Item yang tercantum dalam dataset
++++++++++++++++++++

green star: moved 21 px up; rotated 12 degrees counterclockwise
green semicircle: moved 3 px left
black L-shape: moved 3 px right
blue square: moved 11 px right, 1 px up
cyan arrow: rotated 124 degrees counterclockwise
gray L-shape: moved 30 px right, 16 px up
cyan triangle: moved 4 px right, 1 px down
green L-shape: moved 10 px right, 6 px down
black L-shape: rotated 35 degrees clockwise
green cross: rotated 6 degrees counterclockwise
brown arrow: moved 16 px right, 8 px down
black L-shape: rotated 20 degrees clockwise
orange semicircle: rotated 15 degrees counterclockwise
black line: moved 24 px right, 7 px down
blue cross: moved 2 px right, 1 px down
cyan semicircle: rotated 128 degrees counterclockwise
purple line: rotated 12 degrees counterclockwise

++++++++++++++++++++

* **Instruksi yang Diberikan**
Ubah semua baris di atas menjadi daftar JSON berisi string, satu string untuk tiap baris, tanpa menyertakan baris kosong.

* **Jawaban yang Benar**
[
  "green star: moved 21 px up; rotated 12 degrees counterclockwise",
  "green semicircle: moved 3 px left",
  "black L-shape: moved 3 px right",
  "blue square: moved 11 px right, 1 px up",
  "cyan arrow: rotated 124 degrees counterclockwise",
  "gray L-shape: moved 30 px right, 16 px up",
  "cyan triangle: moved 4 px right, 1 px down",
  "green L-shape: moved 10 px right, 6 px down",
  "black L-shape: rotated 35 degrees clockwise",
  "green cross: rotated 6 degrees counterclockwise",
  "brown arrow: moved 16 px right, 8 px down",
  "black L-shape: rotated 20 degrees clockwise",
  "orange semicircle: rotated 15 degrees counterclockwise",
  "black line: moved 24 px right, 7 px down",
  "blue cross: moved 2 px right, 1 px down",
  "cyan semicircle: rotated 128 degrees counterclockwise",
  "purple line: rotated 12 degrees counterclockwise"
]